▶ Task brief
The expected output is exactly the lines below, starting at the line with "CN2 pin 1: N_3 -> AGND" and ending at the line with "J102 pin 1: N6 -> +12V", both included; no other line belongs in it.

▶ Records drawn from a dataset
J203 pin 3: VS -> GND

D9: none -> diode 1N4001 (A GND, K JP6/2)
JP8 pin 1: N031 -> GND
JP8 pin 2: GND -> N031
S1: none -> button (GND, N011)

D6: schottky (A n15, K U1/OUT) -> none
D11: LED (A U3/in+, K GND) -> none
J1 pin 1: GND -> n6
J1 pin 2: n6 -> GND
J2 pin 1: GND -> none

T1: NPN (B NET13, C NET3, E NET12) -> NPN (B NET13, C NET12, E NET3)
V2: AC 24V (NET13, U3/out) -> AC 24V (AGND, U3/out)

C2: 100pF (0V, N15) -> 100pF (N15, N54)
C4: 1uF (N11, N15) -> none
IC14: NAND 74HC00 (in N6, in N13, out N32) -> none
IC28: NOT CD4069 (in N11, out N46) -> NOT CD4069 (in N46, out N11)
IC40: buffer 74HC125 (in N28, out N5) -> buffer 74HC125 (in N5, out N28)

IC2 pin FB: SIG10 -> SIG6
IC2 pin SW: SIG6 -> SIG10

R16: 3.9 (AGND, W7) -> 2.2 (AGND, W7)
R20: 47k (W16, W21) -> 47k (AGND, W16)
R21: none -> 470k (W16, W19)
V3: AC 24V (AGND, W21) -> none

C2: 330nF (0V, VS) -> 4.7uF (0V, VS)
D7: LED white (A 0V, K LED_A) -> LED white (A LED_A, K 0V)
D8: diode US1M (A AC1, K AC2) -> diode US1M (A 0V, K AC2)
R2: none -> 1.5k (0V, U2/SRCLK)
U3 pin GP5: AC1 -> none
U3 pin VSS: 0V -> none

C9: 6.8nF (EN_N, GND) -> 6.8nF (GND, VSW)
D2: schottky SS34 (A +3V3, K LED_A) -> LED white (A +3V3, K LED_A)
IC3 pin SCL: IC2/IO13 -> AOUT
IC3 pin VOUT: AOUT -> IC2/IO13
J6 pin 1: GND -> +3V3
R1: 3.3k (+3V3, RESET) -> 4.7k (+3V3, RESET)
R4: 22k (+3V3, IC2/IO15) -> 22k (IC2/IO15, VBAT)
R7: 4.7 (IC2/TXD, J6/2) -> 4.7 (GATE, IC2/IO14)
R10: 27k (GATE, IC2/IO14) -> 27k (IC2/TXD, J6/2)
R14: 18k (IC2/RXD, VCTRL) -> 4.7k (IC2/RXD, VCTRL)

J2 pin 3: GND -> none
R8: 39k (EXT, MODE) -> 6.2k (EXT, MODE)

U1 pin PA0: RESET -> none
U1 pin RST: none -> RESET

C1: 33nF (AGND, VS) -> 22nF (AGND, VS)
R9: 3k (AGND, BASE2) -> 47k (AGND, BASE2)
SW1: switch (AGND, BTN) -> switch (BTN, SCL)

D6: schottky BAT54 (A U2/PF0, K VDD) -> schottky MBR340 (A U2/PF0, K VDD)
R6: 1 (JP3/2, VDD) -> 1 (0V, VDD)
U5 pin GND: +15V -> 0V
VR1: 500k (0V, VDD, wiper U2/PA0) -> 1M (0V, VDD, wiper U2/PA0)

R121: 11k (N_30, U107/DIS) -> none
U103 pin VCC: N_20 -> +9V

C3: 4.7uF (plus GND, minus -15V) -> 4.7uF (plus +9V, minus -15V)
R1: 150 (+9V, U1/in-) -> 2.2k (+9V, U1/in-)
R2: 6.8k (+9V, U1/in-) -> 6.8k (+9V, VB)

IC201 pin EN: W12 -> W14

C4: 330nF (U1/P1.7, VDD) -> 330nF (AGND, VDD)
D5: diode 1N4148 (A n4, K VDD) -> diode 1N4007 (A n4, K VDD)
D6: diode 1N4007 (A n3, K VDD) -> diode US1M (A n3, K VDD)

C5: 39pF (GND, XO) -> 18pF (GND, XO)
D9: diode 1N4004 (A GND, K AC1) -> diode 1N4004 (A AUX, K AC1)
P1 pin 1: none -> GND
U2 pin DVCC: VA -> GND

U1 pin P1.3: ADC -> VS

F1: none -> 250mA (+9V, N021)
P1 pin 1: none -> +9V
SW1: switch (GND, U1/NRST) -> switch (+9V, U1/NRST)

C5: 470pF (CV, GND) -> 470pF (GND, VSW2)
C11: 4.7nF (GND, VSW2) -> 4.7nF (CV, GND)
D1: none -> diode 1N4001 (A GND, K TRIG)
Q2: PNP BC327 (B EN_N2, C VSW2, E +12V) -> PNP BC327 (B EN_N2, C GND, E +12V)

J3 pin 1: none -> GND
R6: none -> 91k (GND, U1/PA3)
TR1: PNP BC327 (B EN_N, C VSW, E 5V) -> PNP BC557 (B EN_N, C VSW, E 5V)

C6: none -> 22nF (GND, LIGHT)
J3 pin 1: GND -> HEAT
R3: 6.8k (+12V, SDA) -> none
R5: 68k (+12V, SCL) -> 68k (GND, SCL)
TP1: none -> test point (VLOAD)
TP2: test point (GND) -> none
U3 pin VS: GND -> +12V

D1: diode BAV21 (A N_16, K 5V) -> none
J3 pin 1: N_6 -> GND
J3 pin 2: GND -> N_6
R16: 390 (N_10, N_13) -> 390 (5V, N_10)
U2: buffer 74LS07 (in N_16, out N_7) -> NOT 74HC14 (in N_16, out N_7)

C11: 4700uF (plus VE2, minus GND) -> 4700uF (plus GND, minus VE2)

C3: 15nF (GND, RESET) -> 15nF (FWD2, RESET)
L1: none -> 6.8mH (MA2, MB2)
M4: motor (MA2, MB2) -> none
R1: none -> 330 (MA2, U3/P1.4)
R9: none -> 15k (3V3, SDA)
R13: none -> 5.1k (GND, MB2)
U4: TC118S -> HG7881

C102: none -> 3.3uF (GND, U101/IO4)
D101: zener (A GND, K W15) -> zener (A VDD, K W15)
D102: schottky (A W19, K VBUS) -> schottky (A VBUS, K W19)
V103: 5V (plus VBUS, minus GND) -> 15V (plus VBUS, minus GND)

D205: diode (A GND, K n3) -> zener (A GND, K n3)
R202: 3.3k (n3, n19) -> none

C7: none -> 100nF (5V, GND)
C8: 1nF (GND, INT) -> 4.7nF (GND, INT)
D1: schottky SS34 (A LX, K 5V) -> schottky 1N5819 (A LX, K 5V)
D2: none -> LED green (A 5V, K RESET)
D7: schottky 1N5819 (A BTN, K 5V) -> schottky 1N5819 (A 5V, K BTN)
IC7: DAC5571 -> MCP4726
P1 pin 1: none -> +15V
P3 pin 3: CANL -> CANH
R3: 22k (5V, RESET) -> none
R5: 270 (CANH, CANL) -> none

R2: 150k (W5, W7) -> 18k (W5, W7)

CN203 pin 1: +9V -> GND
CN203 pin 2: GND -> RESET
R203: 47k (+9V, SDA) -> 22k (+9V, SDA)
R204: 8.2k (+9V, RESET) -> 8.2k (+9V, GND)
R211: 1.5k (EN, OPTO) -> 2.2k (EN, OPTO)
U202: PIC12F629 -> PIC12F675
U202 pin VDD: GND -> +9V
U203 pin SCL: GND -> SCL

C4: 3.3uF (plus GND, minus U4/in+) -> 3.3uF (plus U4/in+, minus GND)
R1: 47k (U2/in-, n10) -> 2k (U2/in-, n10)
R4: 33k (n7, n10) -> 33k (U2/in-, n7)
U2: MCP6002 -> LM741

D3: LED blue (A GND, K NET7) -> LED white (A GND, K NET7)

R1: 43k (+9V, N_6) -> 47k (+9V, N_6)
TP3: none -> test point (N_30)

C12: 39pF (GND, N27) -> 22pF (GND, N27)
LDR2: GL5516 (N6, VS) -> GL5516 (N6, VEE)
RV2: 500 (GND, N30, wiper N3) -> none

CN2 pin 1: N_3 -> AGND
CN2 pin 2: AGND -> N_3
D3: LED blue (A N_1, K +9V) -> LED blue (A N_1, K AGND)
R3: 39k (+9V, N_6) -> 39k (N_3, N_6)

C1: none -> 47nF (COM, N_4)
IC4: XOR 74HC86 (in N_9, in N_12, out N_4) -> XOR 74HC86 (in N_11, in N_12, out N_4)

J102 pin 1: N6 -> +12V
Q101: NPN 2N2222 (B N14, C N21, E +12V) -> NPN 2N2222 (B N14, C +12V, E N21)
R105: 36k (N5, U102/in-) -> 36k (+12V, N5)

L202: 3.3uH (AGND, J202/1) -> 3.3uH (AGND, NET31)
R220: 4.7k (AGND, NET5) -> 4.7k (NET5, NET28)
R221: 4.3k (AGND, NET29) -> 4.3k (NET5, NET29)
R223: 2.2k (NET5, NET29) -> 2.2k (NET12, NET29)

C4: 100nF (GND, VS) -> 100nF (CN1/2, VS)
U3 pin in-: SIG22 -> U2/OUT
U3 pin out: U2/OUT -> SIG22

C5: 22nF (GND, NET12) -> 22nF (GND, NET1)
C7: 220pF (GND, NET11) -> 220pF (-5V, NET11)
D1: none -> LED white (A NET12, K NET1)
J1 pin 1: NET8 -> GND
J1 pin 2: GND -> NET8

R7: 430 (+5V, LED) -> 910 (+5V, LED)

▶ Your solution
CN2 pin 1: N_3 -> AGND
CN2 pin 2: AGND -> N_3
D3: LED blue (A N_1, K +9V) -> LED blue (A N_1, K AGND)
R3: 39k (+9V, N_6) -> 39k (N_3, N_6)

C1: none -> 47nF (COM, N_4)
IC4: XOR 74HC86 (in N_9, in N_12, out N_4) -> XOR 74HC86 (in N_11, in N_12, out N_4)

J102 pin 1: N6 -> +12V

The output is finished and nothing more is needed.